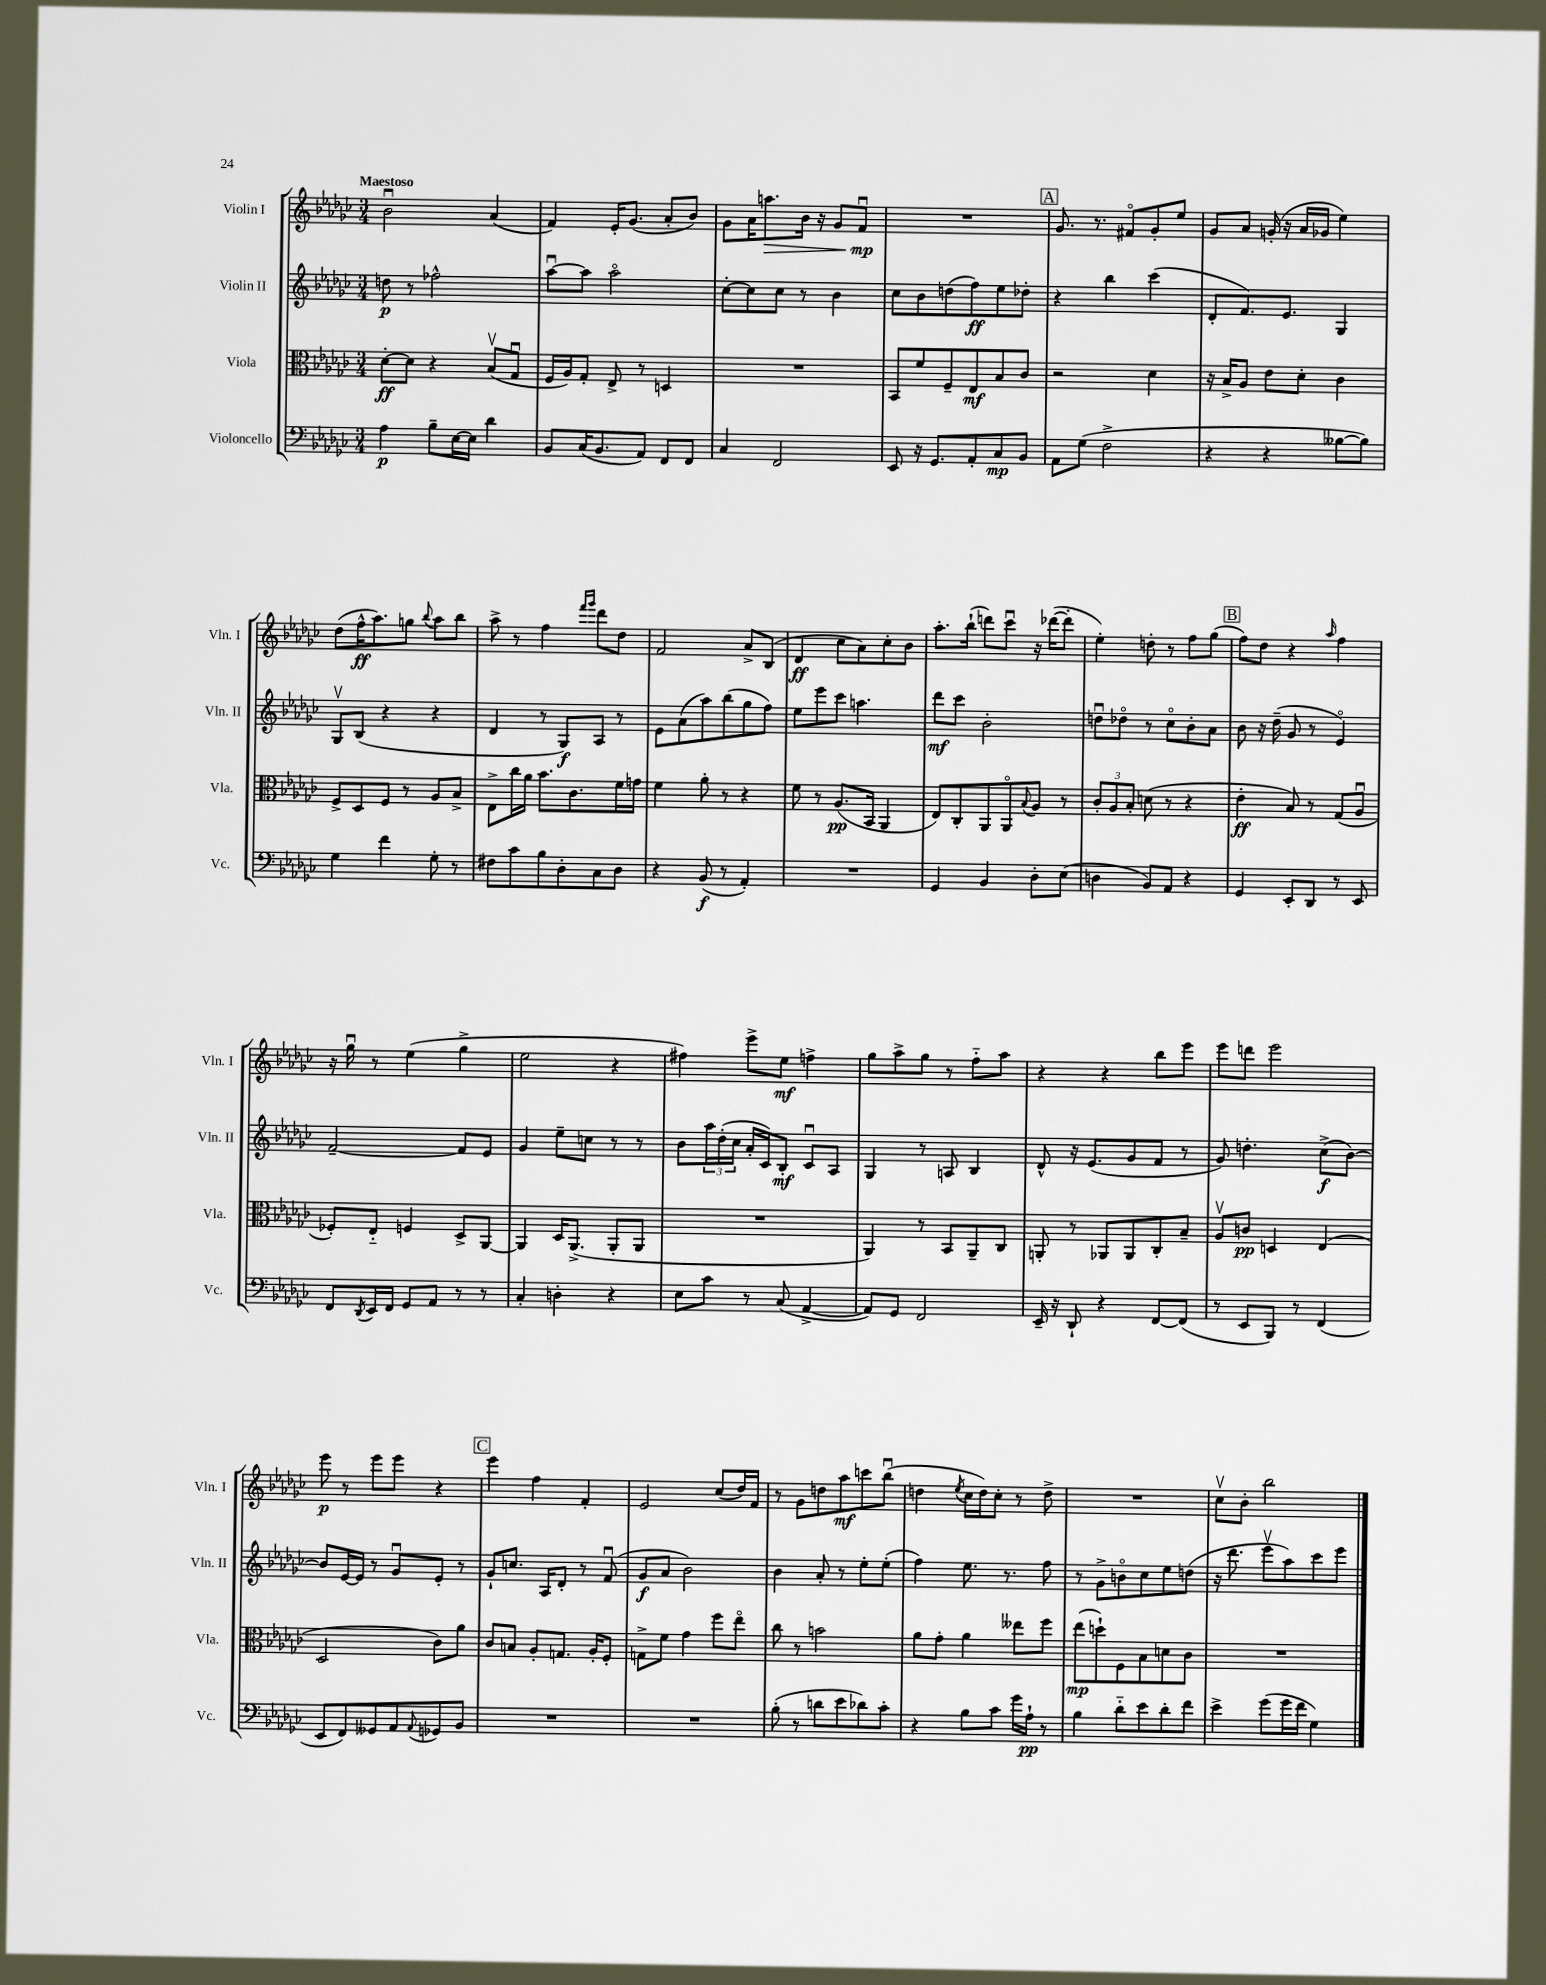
<<
\new StaffGroup <<
\new Staff = "s0" \with { instrumentName = "Violin I" shortInstrumentName = "Vln. I" } {
    \clef treble \key ges \major \numericTimeSignature \time 3/4 \tempo "Maestoso"
    bes'2\downbow aes'4( |
    f'4) ees'16-. ges'8.( aes'8-. bes'8) |
    ges'8 aes'16 a''8.\> bes'16 r16 ges'8 f'8\downbow\mp\! |
    R2. |
    \mark \markup { \box "A" } ges'8. r8. fis'8\flageolet ges'8-. ees''8 |
    ges'8 aes'8 g'16-.( r16 aes'16 ges'16 ees''4) |
    des''8( f''16-^\ff aes''8.) g''8 \appoggiatura { bes''8 } aes''8 bes''8 |
    aes''8-> r8 f''4 \grace { f'''16 ges'''16 } des'''8 des''8 |
    f'2 aes'8-> bes8( |
    des'4\ff ces''8 aes'8) ces''8-. bes'8 |
    aes''8.-. bes''16-!( d'''8) ces'''8\downbow r16 des'''16~( des'''8-. |
    ees''4-.) d''8-. r8 f''8 ges''8( |
    \mark \markup { \box "B" } f''8) des''8 r4 \grace { aes''16 } f''4 |
    r16 ges''16\downbow r8 ees''4( ges''4-> |
    ees''2 r4 |
    fis''4) ees'''8-> ees''8\mf f''4-> |
    ges''8 aes''8-> ges''8 r8 f''8-_ aes''8 |
    r4 r4 bes''8 ees'''8 |
    ees'''8 d'''8 ees'''2 |
    ees'''8\p r8 ees'''8 ees'''8 r4 |
    \mark \markup { \box "C" } ees'''4 f''4 f'4-. |
    ees'2 ces''8( des''16) f'16 |
    r8 ges'8 d''8 aes''8\mf c'''8 bes''8\downbow( |
    d''4 \acciaccatura { ees''8 } ces''16 d''16) ces''8-. r8 d''8-> |
    R2. |
    ces''8\upbow bes'8-. bes''2 \bar "|." |
}
\new Staff = "s1" \with { instrumentName = "Violin II" shortInstrumentName = "Vln. II" } {
    \clef treble \key ges \major \numericTimeSignature \time 3/4
    d''8\p r8 fes''2-^ |
    aes''8~\downbow aes''8 aes''2\flageolet |
    ces''8~-. ces''8 ces''8 r8 bes'4 |
    ces''8 bes'8 d''8( f''8\ff) ees''8 des''8-. |
    \mark \markup { \box "A" } r4 bes''4 ces'''4( |
    des'8-. f'8.) ees'8. ges4 |
    ges8\upbow bes8( r4 r4 |
    des'4 r8 ges8\f) aes8 r8 |
    ees'8 aes'8( aes''8) bes''8( ges''8 f''8) |
    ees''8 ees'''8 ces'''8 a''4. |
    des'''8\mf ces'''8 bes'2-. |
    d''8\downbow des''8\flageolet r8 ces''8\flageolet bes'8-. aes'8 |
    \mark \markup { \box "B" } bes'8 r16 des''16--( ges'8 r8 ees'4\flageolet) |
    f'2~-- f'8 ees'8 |
    ges'4 ees''8-- c''8 r8 r8 |
    bes'8 \tuplet 3/2 { aes''16 des''16-.( ces''16 } aes'16-. ces'16) bes8-.\mf ces'8\downbow aes8 |
    ges4 r8 a8 bes4 |
    des'8-^ r16 ees'8.( ges'8 f'8 r8 |
    ges'8) d''4.-. ces''8->\f( bes'8~) |
    bes'8 ees'16~ ees'16 r8 ges'8\downbow ees'8-. r8 |
    \mark \markup { \box "C" } ges'8-! c''8. aes16 des'8-. r8 f'8\downbow( |
    ges'8\f aes'8 bes'2) |
    bes'4 aes'8-. r8 ees''8-. ees''8-.( |
    f''4) ees''8. r8. f''8 |
    r8 ges'8-> b'8\flageolet ces''8 ees''8 d''8( |
    r16 des'''8. ees'''8\upbow aes''8) ces'''8 ees'''8 \bar "|." |
}
\new Staff = "s2" \with { instrumentName = "Viola" shortInstrumentName = "Vla." } {
    \clef alto \key ges \major \numericTimeSignature \time 3/4
    des'8~-.\ff des'8 r4 bes8\upbow( ges8\downbow |
    f16 aes16) ges8-. ees8-> r8 d4 |
    R2. |
    bes,8 f'8 f8-- ees8\mf bes8 ces'8 |
    \mark \markup { \box "A" } r2 des'4 |
    r16 bes16-> aes8 ees'8 des'8-. ces'4 |
    f8-> des8 f8 r8 aes8 bes8-> |
    ees8-> ces''16 aes'16 bes'8. ces'8. f'16 g'16 |
    f'4 aes'8-. r8 r4 |
    f'8 r8 aes8.\pp( bes,16 aes,4 |
    ees8) ces8-. aes,8 aes,8\flageolet \appoggiatura { bes8 } aes8 r8 |
    \tuplet 3/2 { ces'8-. aes8 bes8-. } d'8( r8 r4 |
    \mark \markup { \box "B" } ees'4-.\ff bes8) r8 ges8( aes8\downbow |
    fes8-.) ees8-_ f4 des8-> aes,8~ |
    aes,4 des16 aes,8.->( aes,8-. aes,8 |
    R2. |
    aes,4) r8 bes,8 aes,8-- ces8 |
    a,8-. r8 aes,8 aes,8 ces8-. bes8-- |
    aes8\upbow c'8\pp d4 ees4( |
    des2 ces'8) aes'8 |
    \mark \markup { \box "C" } ces'8 b8 aes8-. g8. aes16-. f8-. |
    g8-> f'8 ges'4 f''8 ees''8\flageolet |
    ces''8 r8 b'2 |
    aes'8 ges'8-. aes'4 eeses''8 f''8 |
    ees''8\mp( d''8-!) f8 bes8 d'8 ces'8 |
    R2. \bar "|." |
}
\new Staff = "s3" \with { instrumentName = "Violoncello" shortInstrumentName = "Vc." } {
    \clef bass \key ges \major \numericTimeSignature \time 3/4
    aes4\p bes8-- ees16~ ees16 des'4 |
    bes,8 ces16( bes,8. aes,8) f,8 f,8 |
    ces4 f,2 |
    ees,8 r16 ges,8. aes,8-. ces8\mp bes,8 |
    \mark \markup { \box "A" } aes,8 ges8( f2-> |
    r4 r4 beses8~ beses8) |
    ges4 f'4 ges8-. r8 |
    fis8 ces'8 bes8 des8-. ces8 des8 |
    r4 bes,8\f( r8 aes,4-.) |
    R2. |
    ges,4 bes,4 des8-. ees8( |
    d4 bes,8) aes,8 r4 |
    \mark \markup { \box "B" } ges,4 ees,8-. des,8 r8 ees,8 |
    f,8 \acciaccatura { des,8 } ees,16 f,16 ges,8 aes,8 r8 r8 |
    ces4-. d4-. r4 |
    ees8 ces'8 r8 ces8( aes,4~-> |
    aes,8) ges,8 f,2 |
    ees,16-- r16 des,8-! r4 f,8~ f,8( |
    r8 ees,8 bes,,8) r8 f,4( |
    ees,8 f,8) geses,8 aes,8 \appoggiatura { aes,8 } ges,8 bes,8 |
    \mark \markup { \box "C" } R2. |
    R2. |
    bes8-.( r8 d'8 ees'8 des'8) ces'8-. |
    r4 bes8 ces'8 ges'16 aes16-!\pp r8 |
    bes4 des'8-_ ees'8 des'8-. f'8 |
    ees'4-> ges'8( ges'16 f'16 ges4) \bar "|." |
}
>>
>>
\layout { \context { \Score \remove "Bar_number_engraver" } }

---

Exercise:
Copy the notation from every row word for word, and leave the pictures out of your answer.

Answer:
<<
\new StaffGroup <<
\new Staff = "s0" \with { instrumentName = "Violin I" shortInstrumentName = "Vln. I" } {
    \clef treble \key ges \major \numericTimeSignature \time 3/4 \tempo "Maestoso"
    bes'2\downbow aes'4( |
    f'4) ees'16-. ges'8.( aes'8-. bes'8) |
    ges'8 aes'16 a''8.\> bes'16 r16 ges'8 f'8\downbow\mp\! |
    R2. |
    \mark \markup { \box "A" } ges'8. r8. fis'8\flageolet ges'8-. ees''8 |
    ges'8 aes'8 g'16-.( r16 aes'16 ges'16 ees''4) |
    des''8( f''16-^\ff aes''8.) g''8 \appoggiatura { bes''8 } aes''8 bes''8 |
    aes''8-> r8 f''4 \grace { f'''16 ges'''16 } des'''8 des''8 |
    f'2 aes'8-> bes8( |
    des'4\ff ces''8 aes'8) ces''8-. bes'8 |
    aes''8.-. bes''16-!( d'''8) ces'''8\downbow r16 des'''16~( des'''8-. |
    ees''4-.) d''8-. r8 f''8 ges''8( |
    \mark \markup { \box "B" } f''8) des''8 r4 \grace { aes''16 } f''4 |
    r16 ges''16\downbow r8 ees''4( ges''4-> |
    ees''2 r4 |
    fis''4) ees'''8-> ees''8\mf f''4-> |
    ges''8 aes''8-> ges''8 r8 f''8-_ aes''8 |
    r4 r4 bes''8 ees'''8 |
    ees'''8 d'''8 ees'''2 |
    ees'''8\p r8 ees'''8 ees'''8 r4 |
    \mark \markup { \box "C" } ees'''4 f''4 f'4-. |
    ees'2 ces''8( des''16) f'16 |
    r8 ges'8 d''8 aes''8\mf c'''8 bes''8\downbow( |
    d''4 \acciaccatura { ees''8 } ces''16 d''16) ces''8-. r8 d''8-> |
    R2. |
    ces''8\upbow bes'8-. bes''2 \bar "|." |
}
\new Staff = "s1" \with { instrumentName = "Violin II" shortInstrumentName = "Vln. II" } {
    \clef treble \key ges \major \numericTimeSignature \time 3/4
    d''8\p r8 fes''2-^ |
    aes''8~\downbow aes''8 aes''2\flageolet |
    ces''8~-. ces''8 ces''8 r8 bes'4 |
    ces''8 bes'8 d''8( f''8\ff) ees''8 des''8-. |
    \mark \markup { \box "A" } r4 bes''4 ces'''4( |
    des'8-. f'8.) ees'8. ges4 |
    ges8\upbow bes8( r4 r4 |
    des'4 r8 ges8\f) aes8 r8 |
    ees'8 aes'8( aes''8) bes''8( ges''8 f''8) |
    ees''8 ees'''8 ces'''8 a''4. |
    des'''8\mf ces'''8 bes'2-. |
    d''8\downbow des''8\flageolet r8 ces''8\flageolet bes'8-. aes'8 |
    \mark \markup { \box "B" } bes'8 r16 des''16--( ges'8 r8 ees'4\flageolet) |
    f'2~-- f'8 ees'8 |
    ges'4 ees''8-- c''8 r8 r8 |
    bes'8 \tuplet 3/2 { aes''16 des''16-.( ces''16 } aes'16-. ces'16) bes8-.\mf ces'8\downbow aes8 |
    ges4 r8 a8 bes4 |
    des'8-^ r16 ees'8.( ges'8 f'8 r8 |
    ges'8) d''4.-. ces''8->\f( bes'8~) |
    bes'8 ees'16~ ees'16 r8 ges'8\downbow ees'8-. r8 |
    \mark \markup { \box "C" } ges'8-! c''8. aes16 des'8-. r8 f'8\downbow( |
    ges'8\f aes'8 bes'2) |
    bes'4 aes'8-. r8 ees''8-. ees''8-.( |
    f''4) ees''8. r8. f''8 |
    r8 ges'8-> b'8\flageolet ces''8 ees''8 d''8( |
    r16 des'''8. ees'''8\upbow aes''8) ces'''8 ees'''8 \bar "|." |
}
\new Staff = "s2" \with { instrumentName = "Viola" shortInstrumentName = "Vla." } {
    \clef alto \key ges \major \numericTimeSignature \time 3/4
    des'8~-.\ff des'8 r4 bes8\upbow( ges8\downbow |
    f16 aes16) ges8-. ees8-> r8 d4 |
    R2. |
    bes,8 f'8 f8-- ees8\mf bes8 ces'8 |
    \mark \markup { \box "A" } r2 des'4 |
    r16 bes16-> aes8 ees'8 des'8-. ces'4 |
    f8-> des8 f8 r8 aes8 bes8-> |
    ees8-> ces''16 aes'16 bes'8. ces'8. f'16 g'16 |
    f'4 aes'8-. r8 r4 |
    f'8 r8 aes8.\pp( bes,16 aes,4 |
    ees8) ces8-. aes,8 aes,8\flageolet \appoggiatura { bes8 } aes8 r8 |
    \tuplet 3/2 { ces'8-. aes8 bes8-. } d'8( r8 r4 |
    \mark \markup { \box "B" } ees'4-.\ff bes8) r8 ges8( aes8\downbow |
    fes8-.) ees8-_ f4 des8-> aes,8~ |
    aes,4 des16 aes,8.->( aes,8-. aes,8 |
    R2. |
    aes,4) r8 bes,8 aes,8-- ces8 |
    a,8-. r8 aes,8 aes,8 ces8-. bes8-- |
    aes8\upbow c'8\pp d4 ees4( |
    des2 ces'8) aes'8 |
    \mark \markup { \box "C" } ces'8 b8 aes8-. g8. aes16-. f8-. |
    g8-> f'8 ges'4 f''8 ees''8\flageolet |
    ces''8 r8 b'2 |
    aes'8 ges'8-. aes'4 eeses''8 f''8 |
    ees''8\mp( d''8-!) f8 bes8 d'8 ces'8 |
    R2. \bar "|." |
}
\new Staff = "s3" \with { instrumentName = "Violoncello" shortInstrumentName = "Vc." } {
    \clef bass \key ges \major \numericTimeSignature \time 3/4
    aes4\p bes8-- ees16~ ees16 des'4 |
    bes,8 ces16( bes,8. aes,8) f,8 f,8 |
    ces4 f,2 |
    ees,8 r16 ges,8. aes,8-. ces8\mp bes,8 |
    \mark \markup { \box "A" } aes,8 ges8( f2-> |
    r4 r4 beses8~ beses8) |
    ges4 f'4 ges8-. r8 |
    fis8 ces'8 bes8 des8-. ces8 des8 |
    r4 bes,8\f( r8 aes,4-.) |
    R2. |
    ges,4 bes,4 des8-. ees8( |
    d4 bes,8) aes,8 r4 |
    \mark \markup { \box "B" } ges,4 ees,8-. des,8 r8 ees,8 |
    f,8 \acciaccatura { des,8 } ees,16 f,16 ges,8 aes,8 r8 r8 |
    ces4-. d4-. r4 |
    ees8 ces'8 r8 ces8( aes,4~-> |
    aes,8) ges,8 f,2 |
    ees,16-- r16 des,8-! r4 f,8~ f,8( |
    r8 ees,8 bes,,8) r8 f,4( |
    ees,8 f,8) geses,8 aes,8 \appoggiatura { aes,8 } ges,8 bes,8 |
    \mark \markup { \box "C" } R2. |
    R2. |
    bes8-.( r8 d'8 ees'8 des'8) ces'8-. |
    r4 bes8 ces'8 ges'16 aes16-!\pp r8 |
    bes4 des'8-_ ees'8 des'8-. f'8 |
    ees'4-> ges'8( ges'16 f'16 ges4) \bar "|." |
}
>>
>>
\layout { \context { \Score \remove "Bar_number_engraver" } }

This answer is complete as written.